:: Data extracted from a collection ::
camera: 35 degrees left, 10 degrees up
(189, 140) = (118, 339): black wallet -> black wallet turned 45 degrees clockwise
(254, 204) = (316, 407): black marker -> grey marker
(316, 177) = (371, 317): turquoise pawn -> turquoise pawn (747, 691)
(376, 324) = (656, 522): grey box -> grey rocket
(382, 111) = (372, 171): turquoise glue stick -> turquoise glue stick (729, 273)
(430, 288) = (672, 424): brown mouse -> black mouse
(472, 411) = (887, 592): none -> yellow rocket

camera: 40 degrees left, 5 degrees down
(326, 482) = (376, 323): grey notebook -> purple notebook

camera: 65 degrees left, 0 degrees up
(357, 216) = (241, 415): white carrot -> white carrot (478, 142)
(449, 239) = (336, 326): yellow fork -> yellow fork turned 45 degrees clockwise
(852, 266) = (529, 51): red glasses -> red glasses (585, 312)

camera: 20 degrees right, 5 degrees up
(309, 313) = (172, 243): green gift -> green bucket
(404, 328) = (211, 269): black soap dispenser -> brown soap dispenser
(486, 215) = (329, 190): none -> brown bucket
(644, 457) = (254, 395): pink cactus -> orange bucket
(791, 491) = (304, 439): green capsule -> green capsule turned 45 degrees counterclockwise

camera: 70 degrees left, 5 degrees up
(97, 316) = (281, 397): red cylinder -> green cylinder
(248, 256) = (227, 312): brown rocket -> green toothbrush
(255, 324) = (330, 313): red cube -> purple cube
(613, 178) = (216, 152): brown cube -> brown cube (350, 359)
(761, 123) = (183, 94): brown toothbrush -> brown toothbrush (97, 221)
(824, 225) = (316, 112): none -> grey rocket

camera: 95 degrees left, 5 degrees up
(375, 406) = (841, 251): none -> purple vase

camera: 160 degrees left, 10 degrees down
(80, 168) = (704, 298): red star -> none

:: WHAT YOU NEED TO DO ::
The expected result is an exact transcription of the lines from the one containing "(644, 457) = (254, 395): pink" through the end of the records above; please include both ends.

:: ANSWER SPACE ::
(644, 457) = (254, 395): pink cactus -> orange bucket
(791, 491) = (304, 439): green capsule -> green capsule turned 45 degrees counterclockwise

camera: 70 degrees left, 5 degrees up
(97, 316) = (281, 397): red cylinder -> green cylinder
(248, 256) = (227, 312): brown rocket -> green toothbrush
(255, 324) = (330, 313): red cube -> purple cube
(613, 178) = (216, 152): brown cube -> brown cube (350, 359)
(761, 123) = (183, 94): brown toothbrush -> brown toothbrush (97, 221)
(824, 225) = (316, 112): none -> grey rocket

camera: 95 degrees left, 5 degrees up
(375, 406) = (841, 251): none -> purple vase

camera: 160 degrees left, 10 degrees down
(80, 168) = (704, 298): red star -> none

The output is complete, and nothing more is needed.